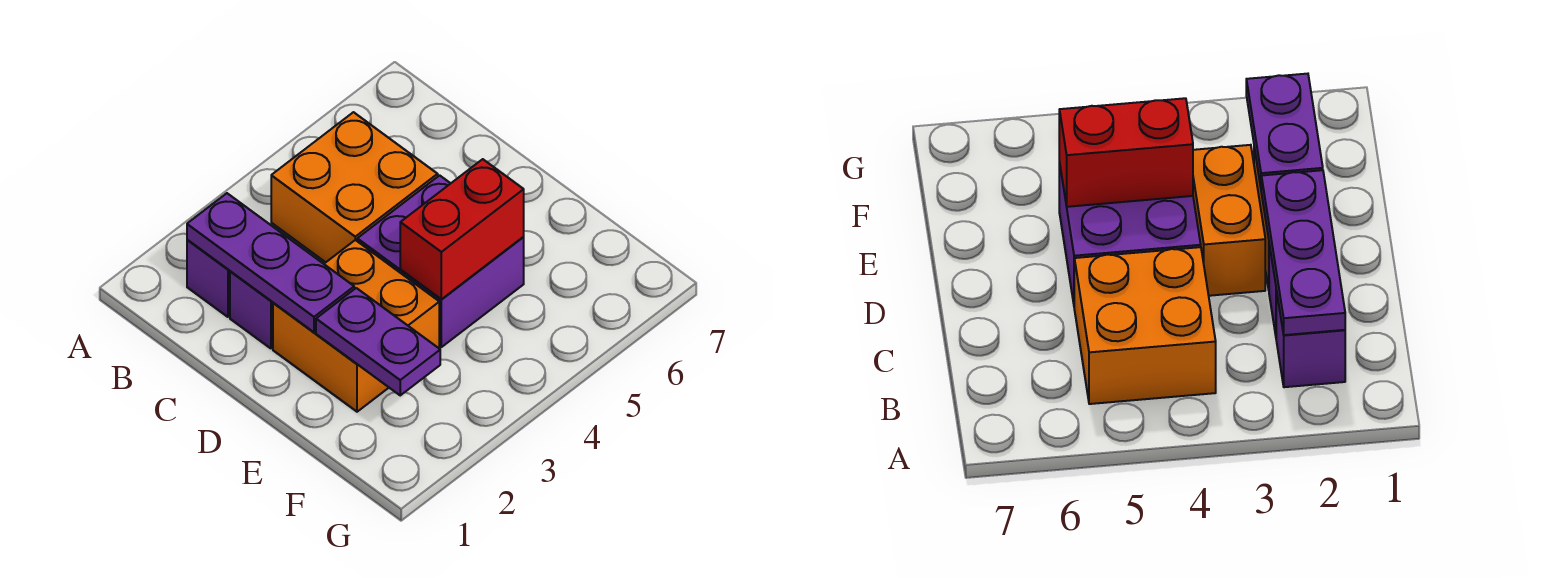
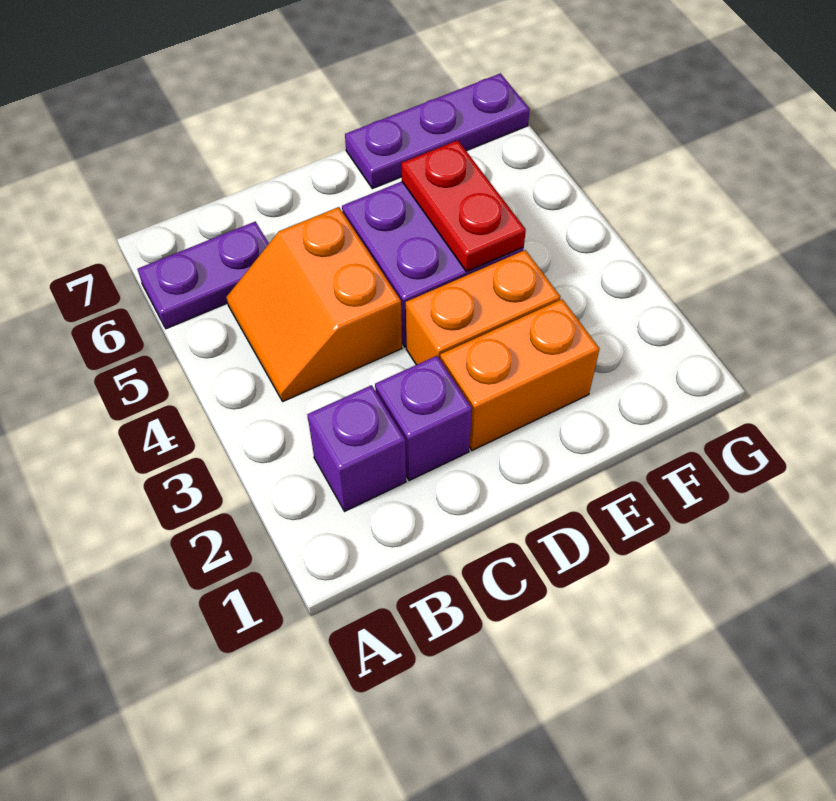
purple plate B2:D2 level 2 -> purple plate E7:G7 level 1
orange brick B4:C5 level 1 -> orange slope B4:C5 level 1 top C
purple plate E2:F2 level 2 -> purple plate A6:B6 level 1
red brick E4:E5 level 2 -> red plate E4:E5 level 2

..........

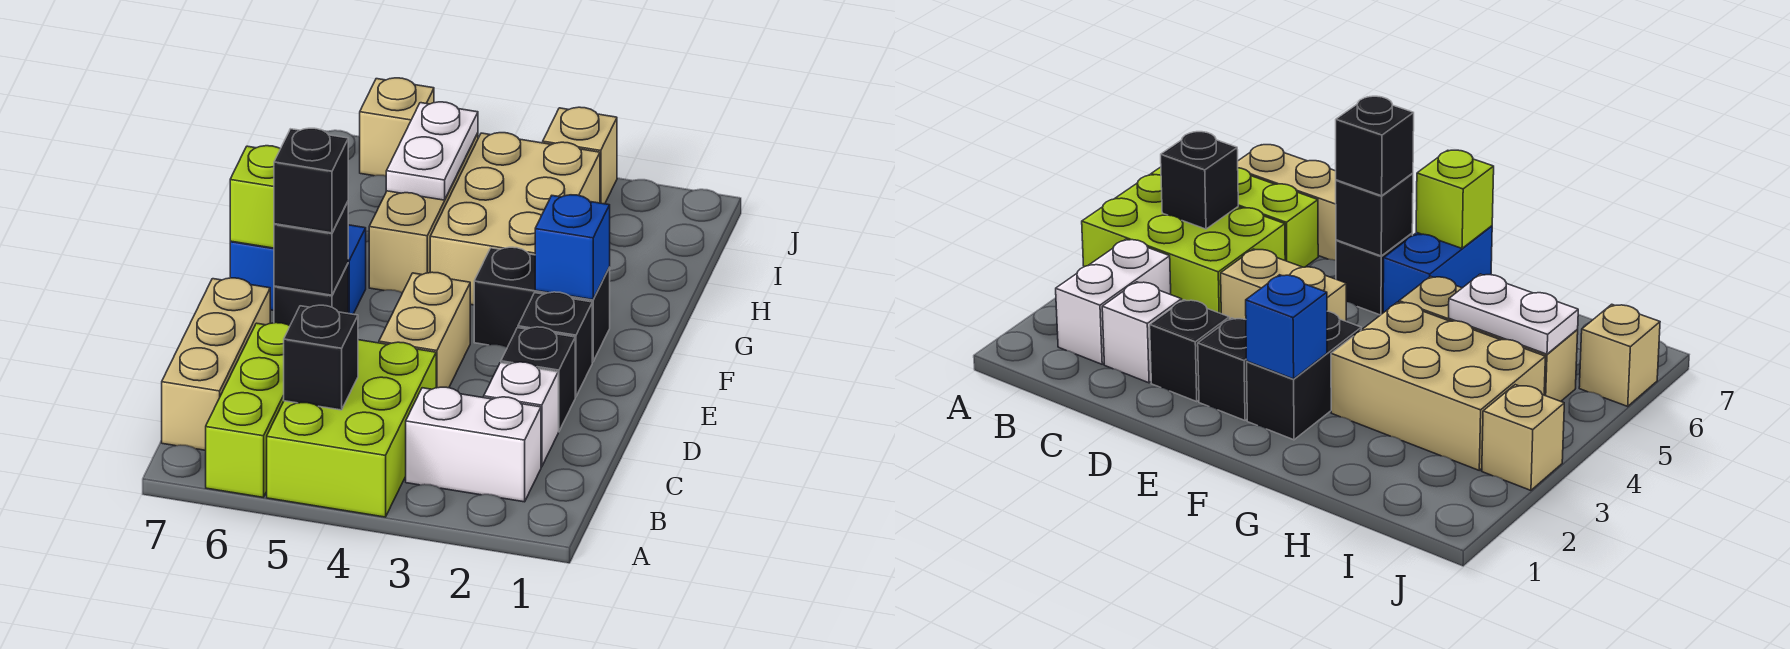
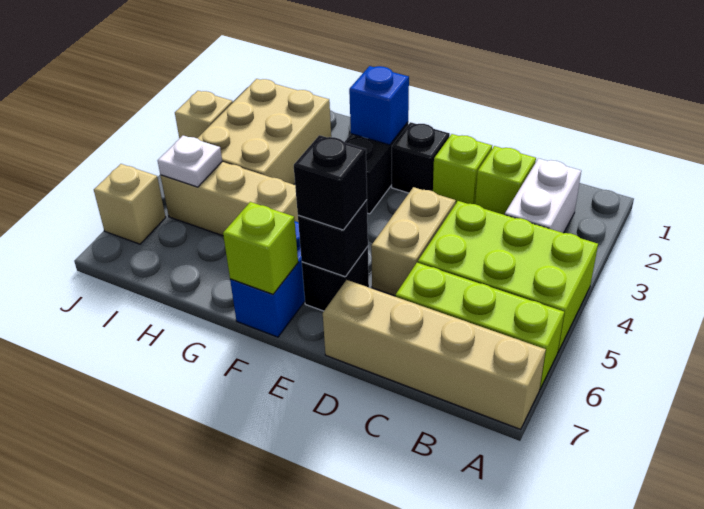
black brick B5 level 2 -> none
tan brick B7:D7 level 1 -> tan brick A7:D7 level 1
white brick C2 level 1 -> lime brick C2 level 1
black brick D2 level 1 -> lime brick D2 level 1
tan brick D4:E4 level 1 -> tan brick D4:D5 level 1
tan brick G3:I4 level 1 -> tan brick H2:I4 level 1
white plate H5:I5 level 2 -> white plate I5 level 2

..........

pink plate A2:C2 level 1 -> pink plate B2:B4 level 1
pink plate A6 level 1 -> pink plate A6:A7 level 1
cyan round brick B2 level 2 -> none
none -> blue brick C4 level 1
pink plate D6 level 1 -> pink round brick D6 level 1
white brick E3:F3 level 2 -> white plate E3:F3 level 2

..........

Count of lines with the string "pink" in the material above: give that number only.

3